**Input for this task:**
* * * *

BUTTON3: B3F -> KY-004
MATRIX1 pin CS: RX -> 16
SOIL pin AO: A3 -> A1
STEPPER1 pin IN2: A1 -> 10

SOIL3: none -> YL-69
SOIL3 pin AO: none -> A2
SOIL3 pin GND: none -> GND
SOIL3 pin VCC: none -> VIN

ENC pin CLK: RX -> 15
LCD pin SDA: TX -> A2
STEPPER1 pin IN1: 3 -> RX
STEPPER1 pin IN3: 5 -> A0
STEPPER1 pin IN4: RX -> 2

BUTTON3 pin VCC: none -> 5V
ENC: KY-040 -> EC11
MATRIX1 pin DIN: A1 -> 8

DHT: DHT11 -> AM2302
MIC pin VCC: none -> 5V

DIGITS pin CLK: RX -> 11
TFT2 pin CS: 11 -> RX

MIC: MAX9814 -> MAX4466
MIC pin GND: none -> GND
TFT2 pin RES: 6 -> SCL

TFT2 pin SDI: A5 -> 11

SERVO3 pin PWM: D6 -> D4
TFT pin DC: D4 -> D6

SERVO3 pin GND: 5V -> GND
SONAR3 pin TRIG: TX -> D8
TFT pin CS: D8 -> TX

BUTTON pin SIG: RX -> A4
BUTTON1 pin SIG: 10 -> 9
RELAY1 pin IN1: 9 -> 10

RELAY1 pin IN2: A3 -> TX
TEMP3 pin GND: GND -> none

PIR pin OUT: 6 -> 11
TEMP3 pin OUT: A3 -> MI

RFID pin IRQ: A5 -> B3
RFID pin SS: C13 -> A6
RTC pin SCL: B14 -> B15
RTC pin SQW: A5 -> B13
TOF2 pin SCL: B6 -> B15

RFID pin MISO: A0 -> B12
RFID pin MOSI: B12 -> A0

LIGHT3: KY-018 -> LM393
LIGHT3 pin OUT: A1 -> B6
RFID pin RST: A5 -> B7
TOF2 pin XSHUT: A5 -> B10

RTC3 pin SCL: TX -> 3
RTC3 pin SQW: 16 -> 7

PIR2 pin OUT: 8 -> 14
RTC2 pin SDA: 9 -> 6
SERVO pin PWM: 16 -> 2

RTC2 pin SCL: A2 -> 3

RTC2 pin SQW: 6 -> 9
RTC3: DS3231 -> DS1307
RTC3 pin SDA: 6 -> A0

* * * *

**Assigned task:** Go through the material above and copy each line that holds the string "RFID".

**Completed exercise:**
RFID pin IRQ: A5 -> B3
RFID pin SS: C13 -> A6
RFID pin MISO: A0 -> B12
RFID pin MOSI: B12 -> A0
RFID pin RST: A5 -> B7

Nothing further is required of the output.